-- start --

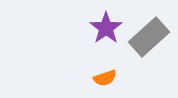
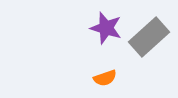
purple star: rotated 20 degrees counterclockwise
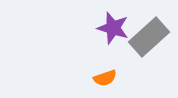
purple star: moved 7 px right
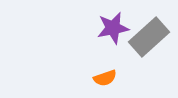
purple star: rotated 28 degrees counterclockwise
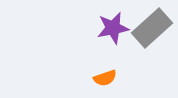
gray rectangle: moved 3 px right, 9 px up
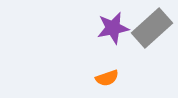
orange semicircle: moved 2 px right
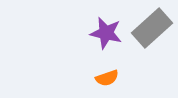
purple star: moved 7 px left, 5 px down; rotated 24 degrees clockwise
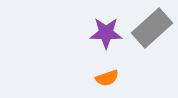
purple star: rotated 12 degrees counterclockwise
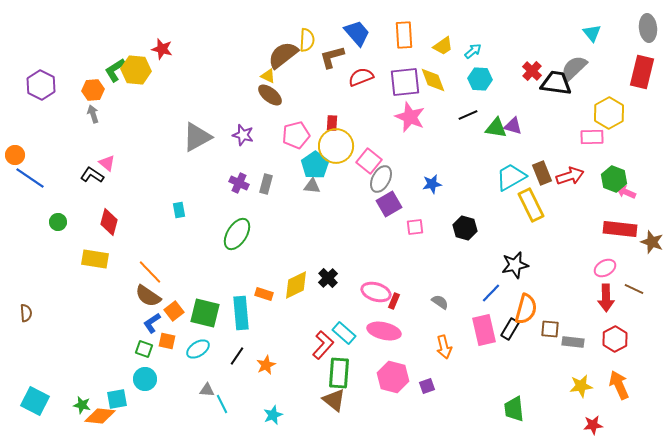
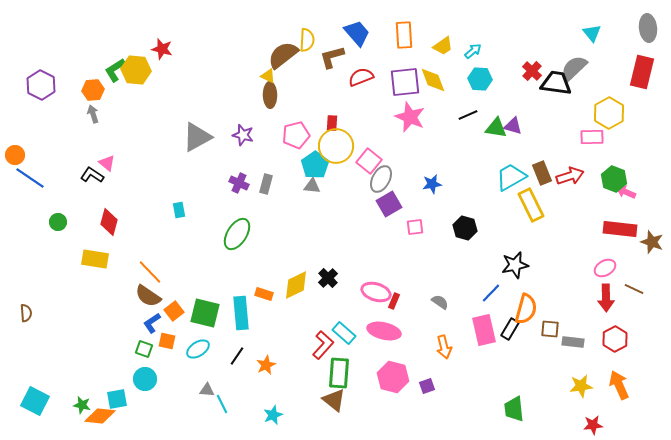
brown ellipse at (270, 95): rotated 50 degrees clockwise
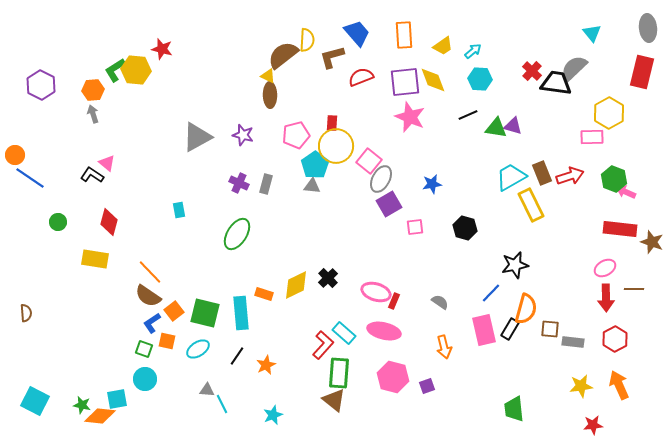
brown line at (634, 289): rotated 24 degrees counterclockwise
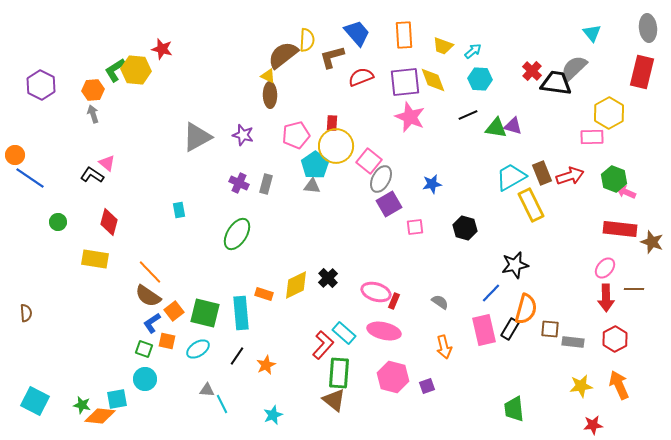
yellow trapezoid at (443, 46): rotated 55 degrees clockwise
pink ellipse at (605, 268): rotated 20 degrees counterclockwise
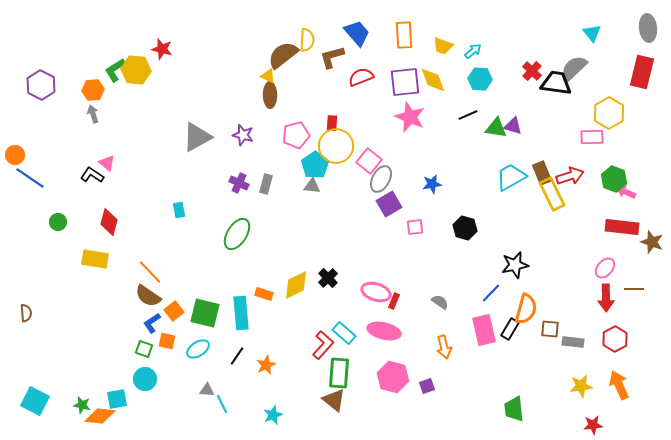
yellow rectangle at (531, 205): moved 21 px right, 11 px up
red rectangle at (620, 229): moved 2 px right, 2 px up
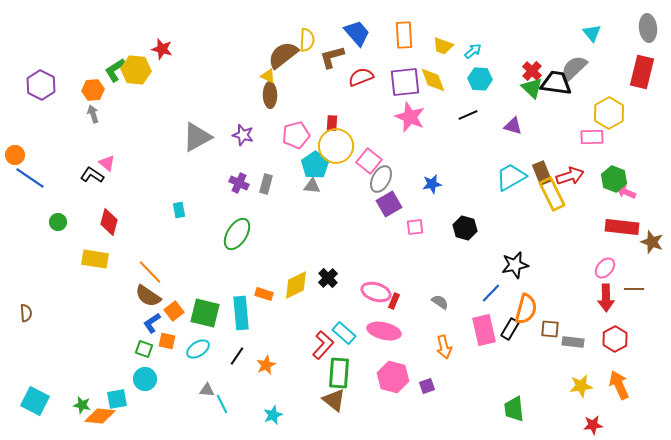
green triangle at (496, 128): moved 36 px right, 40 px up; rotated 35 degrees clockwise
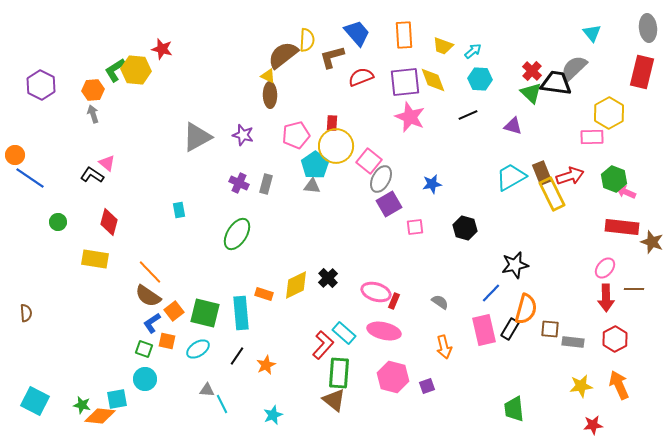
green triangle at (532, 88): moved 1 px left, 5 px down
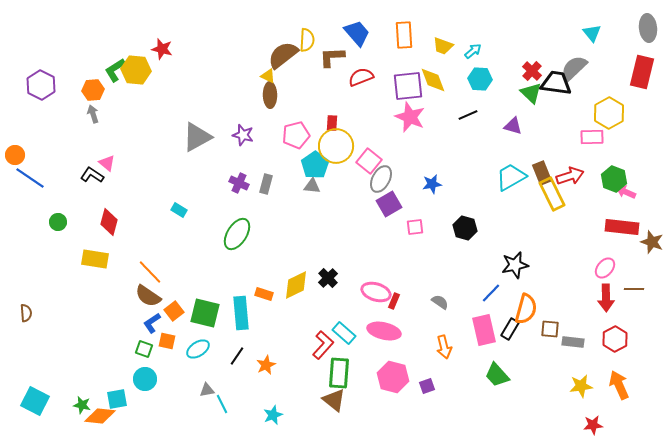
brown L-shape at (332, 57): rotated 12 degrees clockwise
purple square at (405, 82): moved 3 px right, 4 px down
cyan rectangle at (179, 210): rotated 49 degrees counterclockwise
gray triangle at (207, 390): rotated 14 degrees counterclockwise
green trapezoid at (514, 409): moved 17 px left, 34 px up; rotated 36 degrees counterclockwise
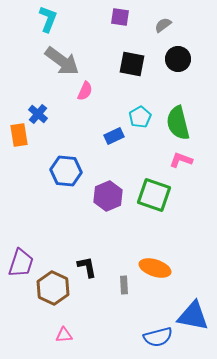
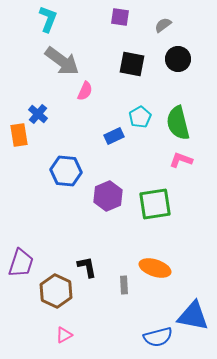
green square: moved 1 px right, 9 px down; rotated 28 degrees counterclockwise
brown hexagon: moved 3 px right, 3 px down
pink triangle: rotated 24 degrees counterclockwise
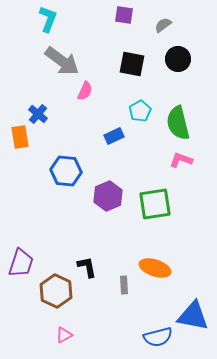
purple square: moved 4 px right, 2 px up
cyan pentagon: moved 6 px up
orange rectangle: moved 1 px right, 2 px down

-- end --

REQUIRED TASK: Express these lines as a JSON list of strings, one string for each line, with blank lines left out and the pictures omitted.

OUTPUT FOR THIS EXERCISE:
[
  "purple star: rotated 20 degrees counterclockwise",
  "purple star: moved 7 px right",
  "purple star: rotated 28 degrees counterclockwise",
  "gray rectangle: moved 3 px right, 9 px up",
  "orange semicircle: moved 2 px right",
  "purple star: moved 7 px left, 5 px down; rotated 24 degrees clockwise",
  "purple star: rotated 12 degrees counterclockwise",
  "brown ellipse at (270, 95): rotated 50 degrees clockwise",
  "brown line at (634, 289): rotated 24 degrees counterclockwise",
  "yellow trapezoid at (443, 46): rotated 55 degrees clockwise",
  "pink ellipse at (605, 268): rotated 20 degrees counterclockwise",
  "yellow rectangle at (531, 205): moved 21 px right, 11 px up",
  "red rectangle at (620, 229): moved 2 px right, 2 px up",
  "green triangle at (496, 128): moved 36 px right, 40 px up; rotated 35 degrees clockwise",
  "green triangle at (532, 88): moved 1 px left, 5 px down",
  "brown L-shape at (332, 57): rotated 12 degrees clockwise",
  "purple square at (405, 82): moved 3 px right, 4 px down",
  "cyan rectangle at (179, 210): rotated 49 degrees counterclockwise",
  "gray triangle at (207, 390): rotated 14 degrees counterclockwise",
  "green trapezoid at (514, 409): moved 17 px left, 34 px up; rotated 36 degrees counterclockwise",
  "green square: moved 1 px right, 9 px down; rotated 28 degrees counterclockwise",
  "brown hexagon: moved 3 px right, 3 px down",
  "pink triangle: rotated 24 degrees counterclockwise",
  "purple square: moved 4 px right, 2 px up",
  "cyan pentagon: moved 6 px up",
  "orange rectangle: moved 1 px right, 2 px down"
]